== Available records

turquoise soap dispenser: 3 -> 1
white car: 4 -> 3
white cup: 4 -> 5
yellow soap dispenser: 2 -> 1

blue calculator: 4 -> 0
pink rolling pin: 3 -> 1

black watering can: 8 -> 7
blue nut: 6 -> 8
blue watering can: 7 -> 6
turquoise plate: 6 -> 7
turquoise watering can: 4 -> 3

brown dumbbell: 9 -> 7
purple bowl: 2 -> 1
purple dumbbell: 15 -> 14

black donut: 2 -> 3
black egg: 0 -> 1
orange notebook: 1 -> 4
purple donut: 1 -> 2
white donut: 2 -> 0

====

*What this task involves*: Starting with the line that contains "blue nut: 6 -> 8", write out each line through the end of the listing, exactly as it appears, and include nothing else.

*Response*:
blue nut: 6 -> 8
blue watering can: 7 -> 6
turquoise plate: 6 -> 7
turquoise watering can: 4 -> 3

brown dumbbell: 9 -> 7
purple bowl: 2 -> 1
purple dumbbell: 15 -> 14

black donut: 2 -> 3
black egg: 0 -> 1
orange notebook: 1 -> 4
purple donut: 1 -> 2
white donut: 2 -> 0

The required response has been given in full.